**Work required:** Transcribe all of the data exactly. Images stay out.

Materials provided START

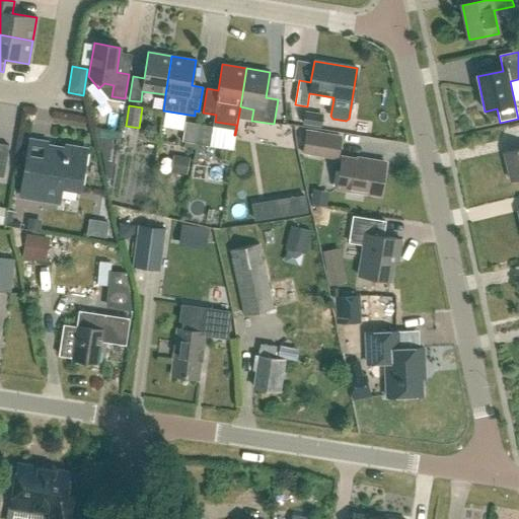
[(304,124),(323,127),(324,114),(306,110),(304,124)]
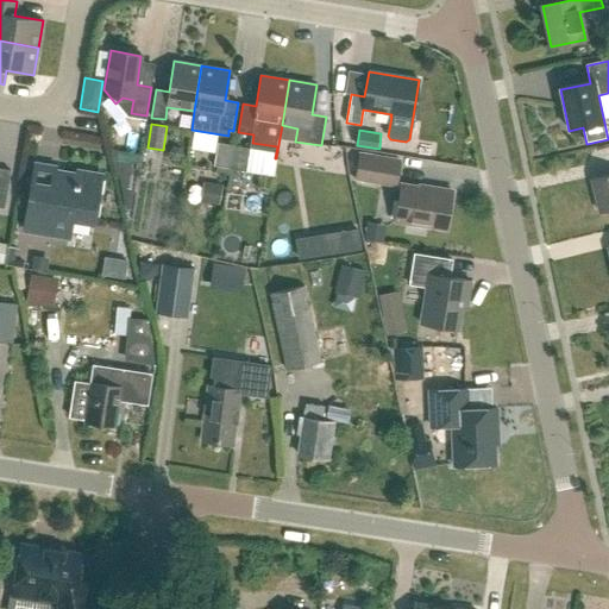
[(233,145),(218,143),(213,167),(230,169),(233,145)]
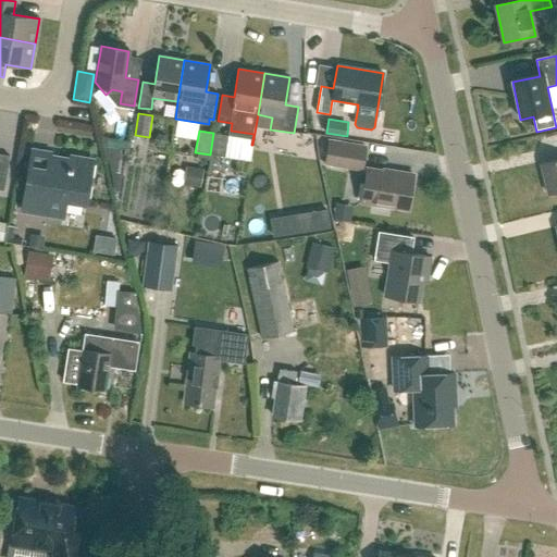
[(210,155),(225,157),(229,136),(213,133),(210,155)]
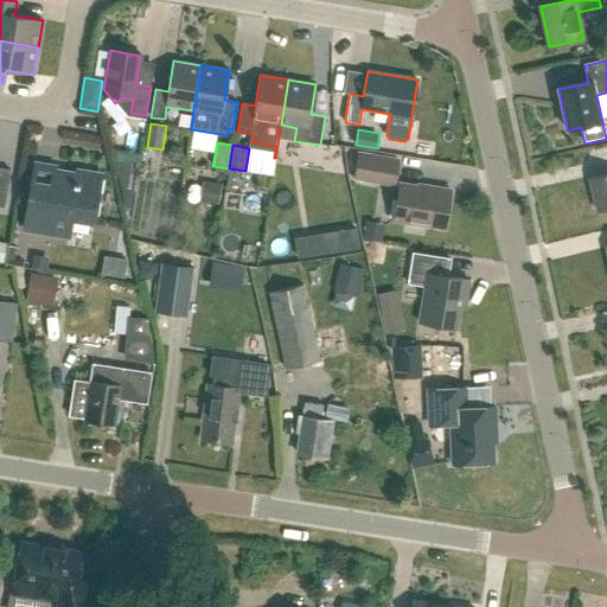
[(140,157),(113,152),(116,171),(120,172),(126,206),(129,206),(134,176),(138,176),(140,157)]
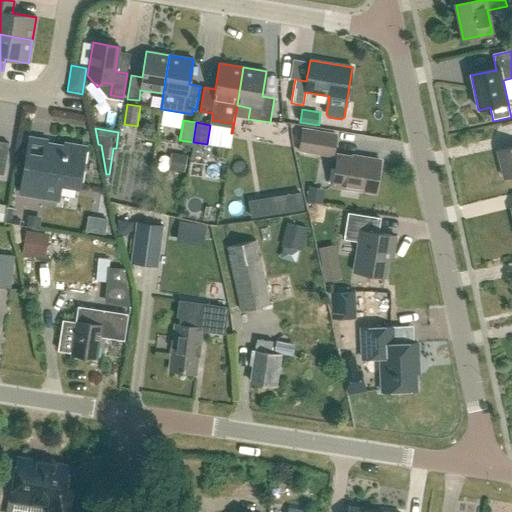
[(303,130),(299,150),(333,156),(336,135),(303,130)]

Materials provided END

**Task solution:**
[(304,124),(323,127),(324,114),(306,110),(304,124)]
[(233,145),(218,143),(213,167),(230,169),(233,145)]
[(210,155),(225,157),(229,136),(213,133),(210,155)]
[(140,157),(113,152),(116,171),(120,172),(126,206),(129,206),(134,176),(138,176),(140,157)]
[(303,130),(299,150),(333,156),(336,135),(303,130)]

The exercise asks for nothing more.